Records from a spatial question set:
⁂
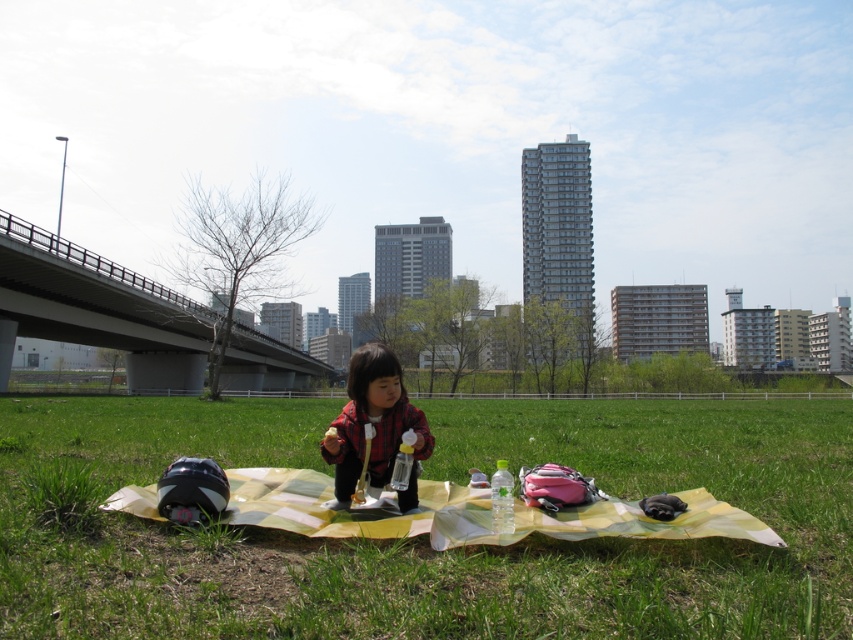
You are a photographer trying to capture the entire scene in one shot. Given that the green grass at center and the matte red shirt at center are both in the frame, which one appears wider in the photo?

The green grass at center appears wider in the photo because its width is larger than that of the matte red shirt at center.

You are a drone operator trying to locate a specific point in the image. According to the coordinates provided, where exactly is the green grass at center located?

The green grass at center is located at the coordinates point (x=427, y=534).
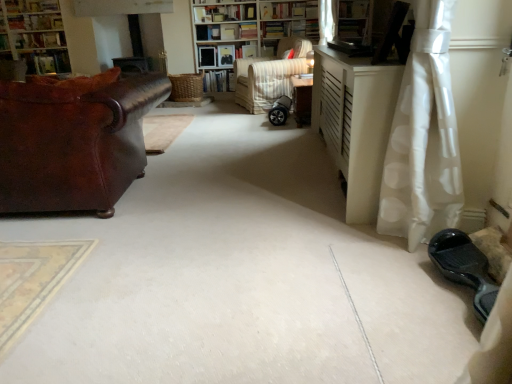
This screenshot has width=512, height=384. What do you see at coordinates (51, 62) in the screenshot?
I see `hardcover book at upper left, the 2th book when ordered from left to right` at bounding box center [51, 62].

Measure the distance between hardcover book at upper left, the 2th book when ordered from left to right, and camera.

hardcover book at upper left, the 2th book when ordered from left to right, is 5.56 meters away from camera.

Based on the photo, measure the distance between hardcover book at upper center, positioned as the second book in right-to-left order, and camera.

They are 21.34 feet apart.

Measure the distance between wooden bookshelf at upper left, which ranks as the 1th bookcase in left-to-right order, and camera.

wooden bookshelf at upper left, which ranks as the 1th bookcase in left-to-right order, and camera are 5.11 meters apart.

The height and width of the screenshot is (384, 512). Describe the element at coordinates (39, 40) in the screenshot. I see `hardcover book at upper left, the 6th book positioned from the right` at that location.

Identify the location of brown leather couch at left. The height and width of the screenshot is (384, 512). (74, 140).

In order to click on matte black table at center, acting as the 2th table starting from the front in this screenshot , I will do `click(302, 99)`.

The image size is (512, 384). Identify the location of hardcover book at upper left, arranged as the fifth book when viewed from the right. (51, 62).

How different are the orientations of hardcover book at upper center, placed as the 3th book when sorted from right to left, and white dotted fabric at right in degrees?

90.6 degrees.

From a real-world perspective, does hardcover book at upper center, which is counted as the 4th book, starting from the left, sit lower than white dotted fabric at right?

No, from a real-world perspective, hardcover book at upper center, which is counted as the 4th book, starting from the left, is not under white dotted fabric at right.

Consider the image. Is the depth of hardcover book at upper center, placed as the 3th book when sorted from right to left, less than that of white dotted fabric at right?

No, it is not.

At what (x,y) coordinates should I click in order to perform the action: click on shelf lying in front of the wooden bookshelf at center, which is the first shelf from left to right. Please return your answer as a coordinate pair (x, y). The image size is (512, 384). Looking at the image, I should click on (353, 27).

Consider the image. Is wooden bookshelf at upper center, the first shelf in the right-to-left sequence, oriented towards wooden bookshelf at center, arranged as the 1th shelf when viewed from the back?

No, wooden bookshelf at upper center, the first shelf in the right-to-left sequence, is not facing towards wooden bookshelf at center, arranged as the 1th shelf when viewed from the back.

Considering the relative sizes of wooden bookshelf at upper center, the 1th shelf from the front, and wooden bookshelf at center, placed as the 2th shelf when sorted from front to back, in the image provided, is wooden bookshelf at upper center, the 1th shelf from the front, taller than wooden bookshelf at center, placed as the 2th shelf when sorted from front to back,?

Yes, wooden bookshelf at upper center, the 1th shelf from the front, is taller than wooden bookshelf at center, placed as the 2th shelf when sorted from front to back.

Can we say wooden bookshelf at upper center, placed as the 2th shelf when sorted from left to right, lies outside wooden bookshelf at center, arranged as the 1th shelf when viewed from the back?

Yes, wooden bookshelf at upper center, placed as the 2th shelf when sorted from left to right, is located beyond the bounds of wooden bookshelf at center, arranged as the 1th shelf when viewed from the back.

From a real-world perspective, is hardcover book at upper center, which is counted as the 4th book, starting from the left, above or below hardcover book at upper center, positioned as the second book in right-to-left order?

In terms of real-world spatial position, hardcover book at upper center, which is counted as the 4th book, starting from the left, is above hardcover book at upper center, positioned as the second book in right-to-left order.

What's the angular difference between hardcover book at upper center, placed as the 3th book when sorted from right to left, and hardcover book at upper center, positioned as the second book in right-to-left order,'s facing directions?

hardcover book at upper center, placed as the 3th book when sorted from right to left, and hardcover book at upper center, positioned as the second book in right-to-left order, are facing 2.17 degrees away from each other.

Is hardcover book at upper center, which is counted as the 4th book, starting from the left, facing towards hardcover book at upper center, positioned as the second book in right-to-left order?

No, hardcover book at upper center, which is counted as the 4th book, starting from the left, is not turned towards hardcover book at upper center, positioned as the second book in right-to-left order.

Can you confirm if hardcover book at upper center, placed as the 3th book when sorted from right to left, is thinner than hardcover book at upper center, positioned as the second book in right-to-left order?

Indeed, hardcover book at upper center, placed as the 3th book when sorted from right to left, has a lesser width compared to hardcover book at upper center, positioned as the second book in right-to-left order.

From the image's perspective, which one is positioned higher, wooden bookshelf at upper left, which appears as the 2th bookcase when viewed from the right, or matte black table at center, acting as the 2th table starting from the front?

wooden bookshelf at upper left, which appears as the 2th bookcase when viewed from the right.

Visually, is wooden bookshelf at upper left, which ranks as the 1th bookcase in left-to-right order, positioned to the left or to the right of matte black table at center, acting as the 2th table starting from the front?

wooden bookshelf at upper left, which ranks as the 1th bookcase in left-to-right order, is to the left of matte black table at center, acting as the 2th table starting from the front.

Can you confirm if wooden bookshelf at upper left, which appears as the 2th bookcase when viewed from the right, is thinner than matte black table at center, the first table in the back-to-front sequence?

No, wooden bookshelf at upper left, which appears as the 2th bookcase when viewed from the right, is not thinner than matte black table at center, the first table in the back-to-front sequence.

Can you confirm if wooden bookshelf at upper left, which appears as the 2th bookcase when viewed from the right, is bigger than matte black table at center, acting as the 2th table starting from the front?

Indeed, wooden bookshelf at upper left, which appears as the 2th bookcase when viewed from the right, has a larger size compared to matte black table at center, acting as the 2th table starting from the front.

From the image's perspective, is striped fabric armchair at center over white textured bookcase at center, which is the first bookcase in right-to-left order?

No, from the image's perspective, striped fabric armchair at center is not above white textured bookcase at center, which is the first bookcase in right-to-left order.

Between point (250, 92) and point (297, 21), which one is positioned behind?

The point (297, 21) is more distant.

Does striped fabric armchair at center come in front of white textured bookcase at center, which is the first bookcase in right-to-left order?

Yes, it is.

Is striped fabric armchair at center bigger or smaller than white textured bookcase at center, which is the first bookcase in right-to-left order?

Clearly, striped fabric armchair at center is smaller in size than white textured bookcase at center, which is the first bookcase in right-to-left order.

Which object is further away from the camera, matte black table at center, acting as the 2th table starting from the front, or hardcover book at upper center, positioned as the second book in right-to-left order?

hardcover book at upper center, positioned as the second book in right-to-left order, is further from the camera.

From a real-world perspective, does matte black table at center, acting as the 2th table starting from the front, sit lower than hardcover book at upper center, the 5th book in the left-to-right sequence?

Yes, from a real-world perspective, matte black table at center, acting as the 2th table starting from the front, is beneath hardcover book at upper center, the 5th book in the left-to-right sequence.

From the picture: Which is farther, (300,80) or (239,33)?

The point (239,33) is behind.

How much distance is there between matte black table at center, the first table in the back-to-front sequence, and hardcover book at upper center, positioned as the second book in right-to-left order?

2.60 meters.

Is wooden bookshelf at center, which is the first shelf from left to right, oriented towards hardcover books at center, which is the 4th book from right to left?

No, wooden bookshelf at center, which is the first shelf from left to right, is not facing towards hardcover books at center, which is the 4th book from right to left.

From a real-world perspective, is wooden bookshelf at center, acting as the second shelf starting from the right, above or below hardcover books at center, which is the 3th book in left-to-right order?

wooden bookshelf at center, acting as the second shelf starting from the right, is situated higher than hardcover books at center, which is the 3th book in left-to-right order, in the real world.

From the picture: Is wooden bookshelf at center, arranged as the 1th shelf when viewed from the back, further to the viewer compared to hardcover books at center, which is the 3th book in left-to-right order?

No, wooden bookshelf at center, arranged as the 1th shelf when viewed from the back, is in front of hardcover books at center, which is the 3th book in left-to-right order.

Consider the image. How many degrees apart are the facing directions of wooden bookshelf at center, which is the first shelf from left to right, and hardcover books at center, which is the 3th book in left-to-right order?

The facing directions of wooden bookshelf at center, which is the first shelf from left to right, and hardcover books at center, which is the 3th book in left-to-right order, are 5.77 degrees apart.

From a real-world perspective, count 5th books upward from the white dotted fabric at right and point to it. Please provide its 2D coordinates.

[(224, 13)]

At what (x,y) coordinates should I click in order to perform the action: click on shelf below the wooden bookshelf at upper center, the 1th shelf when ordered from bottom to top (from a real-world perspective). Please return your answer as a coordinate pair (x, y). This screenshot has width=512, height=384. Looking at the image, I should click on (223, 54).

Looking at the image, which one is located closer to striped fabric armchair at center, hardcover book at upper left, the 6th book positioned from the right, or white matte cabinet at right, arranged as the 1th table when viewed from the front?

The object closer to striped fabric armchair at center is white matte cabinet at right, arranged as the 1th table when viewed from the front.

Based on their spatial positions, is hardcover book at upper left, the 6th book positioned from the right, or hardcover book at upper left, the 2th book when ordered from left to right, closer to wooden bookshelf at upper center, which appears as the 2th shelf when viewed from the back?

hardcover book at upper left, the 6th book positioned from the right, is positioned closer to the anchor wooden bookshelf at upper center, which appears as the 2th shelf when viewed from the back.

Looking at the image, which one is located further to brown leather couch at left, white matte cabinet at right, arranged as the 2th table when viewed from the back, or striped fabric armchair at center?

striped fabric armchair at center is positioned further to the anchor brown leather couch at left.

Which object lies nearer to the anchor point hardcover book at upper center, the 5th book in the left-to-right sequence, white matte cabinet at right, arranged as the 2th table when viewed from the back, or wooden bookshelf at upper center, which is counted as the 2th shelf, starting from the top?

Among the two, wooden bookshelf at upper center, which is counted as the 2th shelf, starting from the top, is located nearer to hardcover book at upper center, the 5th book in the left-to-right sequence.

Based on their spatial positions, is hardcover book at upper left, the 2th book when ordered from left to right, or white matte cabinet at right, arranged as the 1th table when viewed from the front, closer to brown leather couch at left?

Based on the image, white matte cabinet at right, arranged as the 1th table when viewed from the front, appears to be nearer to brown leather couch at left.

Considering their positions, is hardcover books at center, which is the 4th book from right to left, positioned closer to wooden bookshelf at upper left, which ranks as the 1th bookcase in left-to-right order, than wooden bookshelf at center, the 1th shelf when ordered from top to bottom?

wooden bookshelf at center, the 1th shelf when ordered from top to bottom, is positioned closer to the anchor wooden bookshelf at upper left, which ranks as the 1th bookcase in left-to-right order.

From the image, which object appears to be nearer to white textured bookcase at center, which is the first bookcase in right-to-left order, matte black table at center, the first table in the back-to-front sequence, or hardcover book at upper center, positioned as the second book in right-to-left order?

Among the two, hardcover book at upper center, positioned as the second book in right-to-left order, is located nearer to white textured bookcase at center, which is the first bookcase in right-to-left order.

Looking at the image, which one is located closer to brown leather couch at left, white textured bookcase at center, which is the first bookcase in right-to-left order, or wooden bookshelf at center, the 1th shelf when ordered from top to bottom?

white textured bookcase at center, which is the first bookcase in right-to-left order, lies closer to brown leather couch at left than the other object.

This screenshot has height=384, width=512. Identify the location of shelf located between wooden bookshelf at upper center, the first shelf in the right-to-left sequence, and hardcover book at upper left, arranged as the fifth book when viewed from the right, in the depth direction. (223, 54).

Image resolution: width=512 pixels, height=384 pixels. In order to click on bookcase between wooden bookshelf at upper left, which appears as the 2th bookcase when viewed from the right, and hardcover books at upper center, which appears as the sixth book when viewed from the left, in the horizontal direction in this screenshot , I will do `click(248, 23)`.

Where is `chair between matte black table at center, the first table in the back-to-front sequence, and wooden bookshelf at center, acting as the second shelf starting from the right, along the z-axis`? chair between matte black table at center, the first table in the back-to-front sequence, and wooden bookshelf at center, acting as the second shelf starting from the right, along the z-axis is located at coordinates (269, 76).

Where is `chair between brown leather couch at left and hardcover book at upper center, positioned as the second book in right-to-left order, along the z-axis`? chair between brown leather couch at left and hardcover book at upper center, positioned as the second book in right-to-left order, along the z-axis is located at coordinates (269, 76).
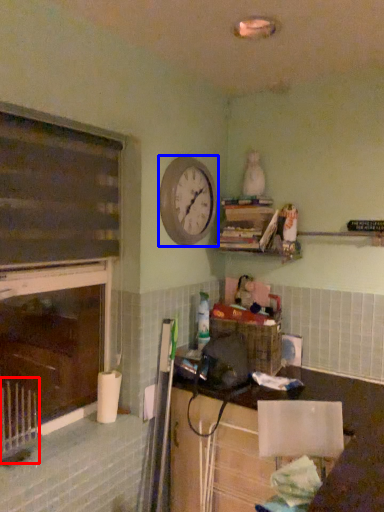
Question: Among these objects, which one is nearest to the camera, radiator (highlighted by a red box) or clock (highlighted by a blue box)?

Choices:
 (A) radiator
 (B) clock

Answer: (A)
⁂
GIVEN EXERCISE:
List the stretch of the records above, from the line containing "Measure the distance between wooden" through the line containing "5.11 meters apart.", as a JSON array of strings with one string per line and blank lines omitted.

THE RESULT:
[
  "Measure the distance between wooden bookshelf at upper left, which ranks as the 1th bookcase in left-to-right order, and camera.",
  "wooden bookshelf at upper left, which ranks as the 1th bookcase in left-to-right order, and camera are 5.11 meters apart."
]